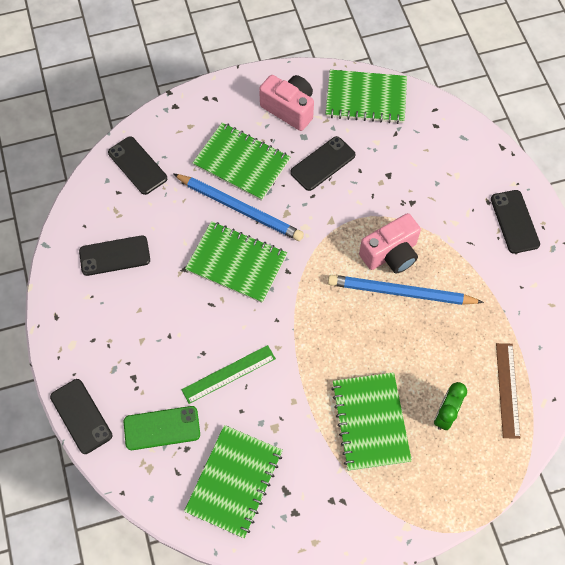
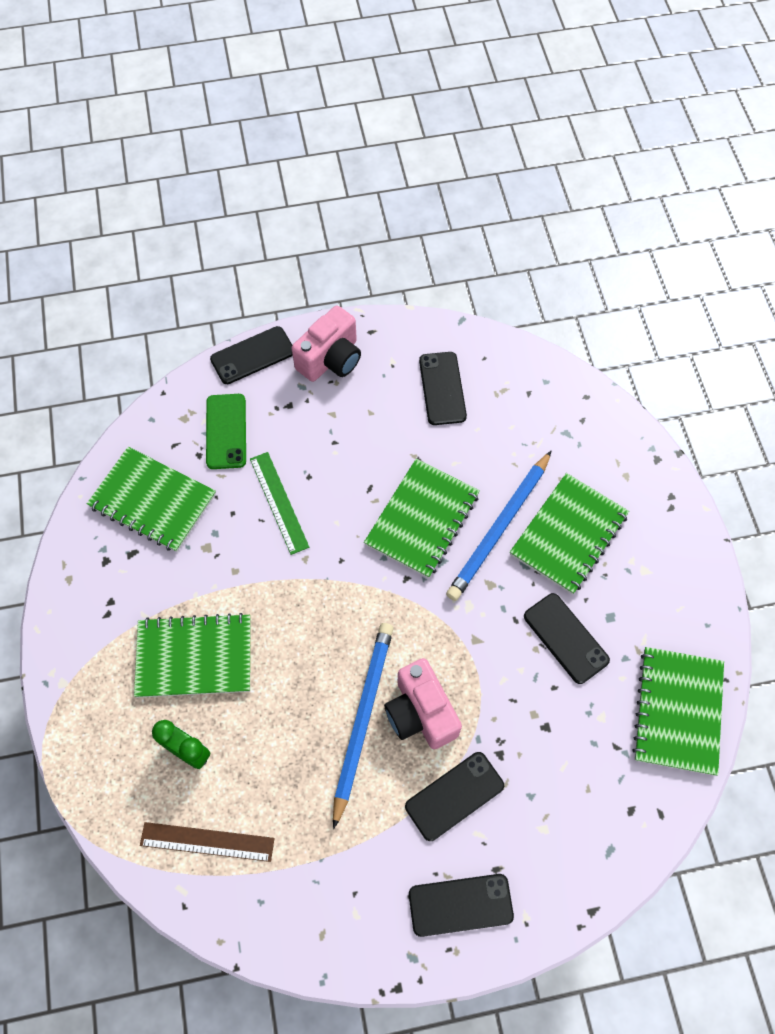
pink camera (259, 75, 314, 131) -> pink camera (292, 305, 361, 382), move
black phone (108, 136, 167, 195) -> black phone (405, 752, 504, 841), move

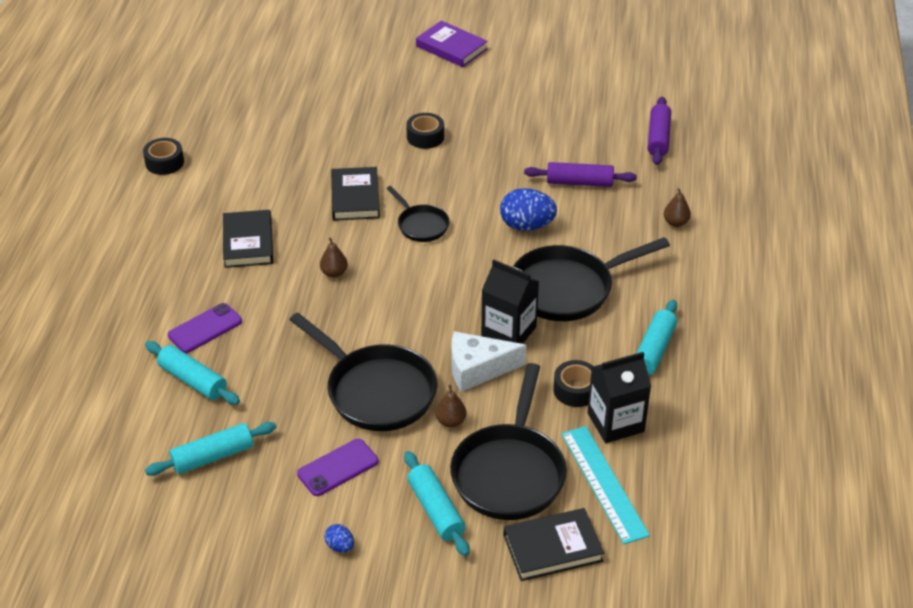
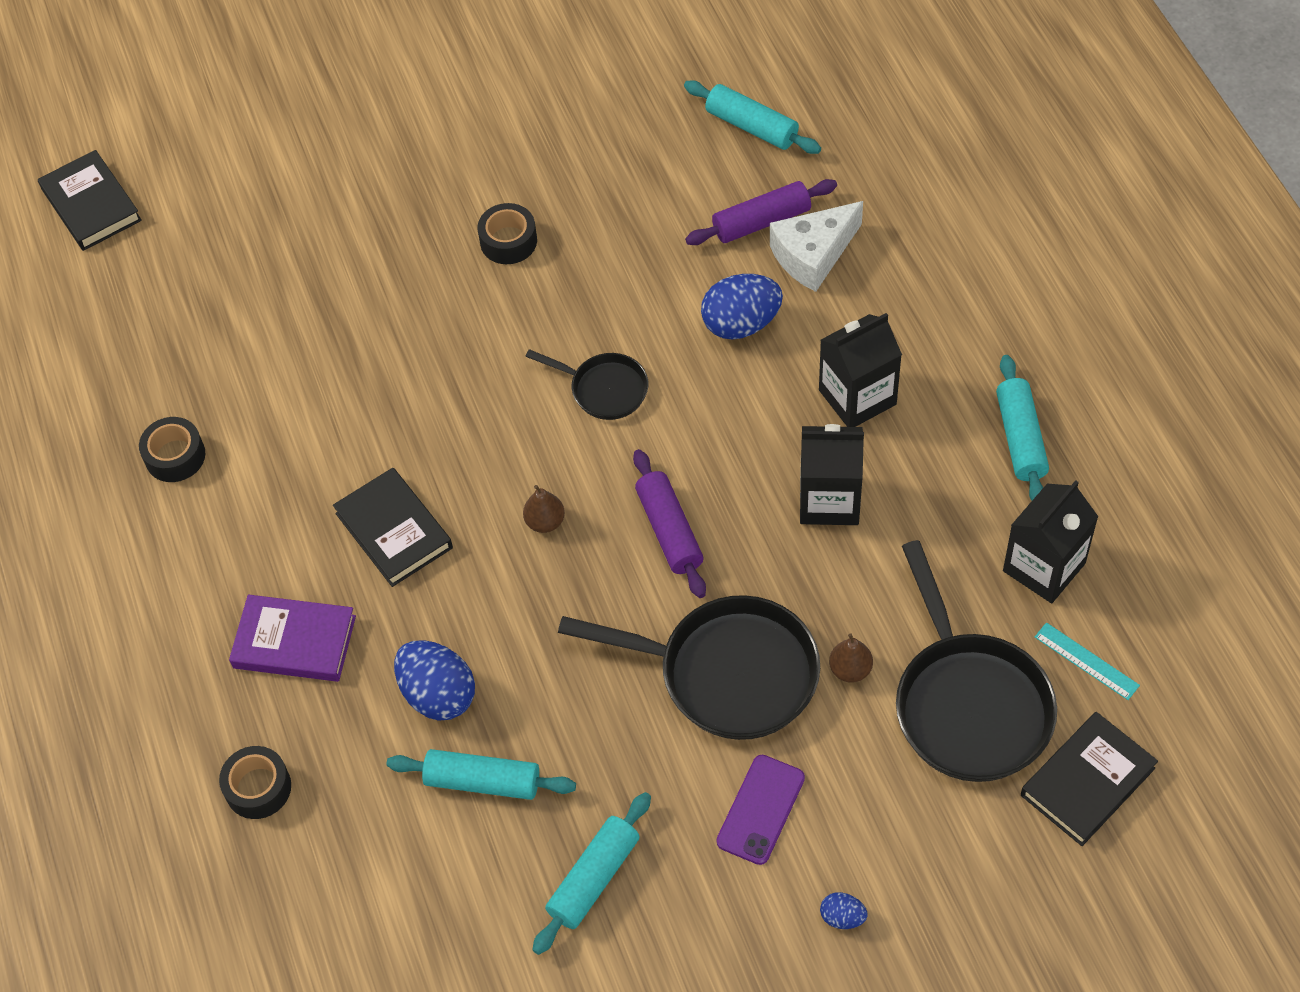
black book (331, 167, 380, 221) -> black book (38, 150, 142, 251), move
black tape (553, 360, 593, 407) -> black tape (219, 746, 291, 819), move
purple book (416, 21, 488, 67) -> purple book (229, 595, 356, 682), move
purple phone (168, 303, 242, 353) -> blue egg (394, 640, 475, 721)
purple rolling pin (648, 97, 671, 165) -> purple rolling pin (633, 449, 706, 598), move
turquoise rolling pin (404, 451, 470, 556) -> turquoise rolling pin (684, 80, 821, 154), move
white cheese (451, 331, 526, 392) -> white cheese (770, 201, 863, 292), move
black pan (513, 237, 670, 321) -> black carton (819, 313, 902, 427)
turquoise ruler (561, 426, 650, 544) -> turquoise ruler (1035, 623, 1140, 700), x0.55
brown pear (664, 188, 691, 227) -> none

^^^^^^^^^^^^^^^^

## Work instructions
Your task is to repeat the records exactly. Images do not belong in the copy.

## Output for this task
pink camera (259, 75, 314, 131) -> pink camera (292, 305, 361, 382), move
black phone (108, 136, 167, 195) -> black phone (405, 752, 504, 841), move

black book (331, 167, 380, 221) -> black book (38, 150, 142, 251), move
black tape (553, 360, 593, 407) -> black tape (219, 746, 291, 819), move
purple book (416, 21, 488, 67) -> purple book (229, 595, 356, 682), move
purple phone (168, 303, 242, 353) -> blue egg (394, 640, 475, 721)
purple rolling pin (648, 97, 671, 165) -> purple rolling pin (633, 449, 706, 598), move
turquoise rolling pin (404, 451, 470, 556) -> turquoise rolling pin (684, 80, 821, 154), move
white cheese (451, 331, 526, 392) -> white cheese (770, 201, 863, 292), move
black pan (513, 237, 670, 321) -> black carton (819, 313, 902, 427)
turquoise ruler (561, 426, 650, 544) -> turquoise ruler (1035, 623, 1140, 700), x0.55
brown pear (664, 188, 691, 227) -> none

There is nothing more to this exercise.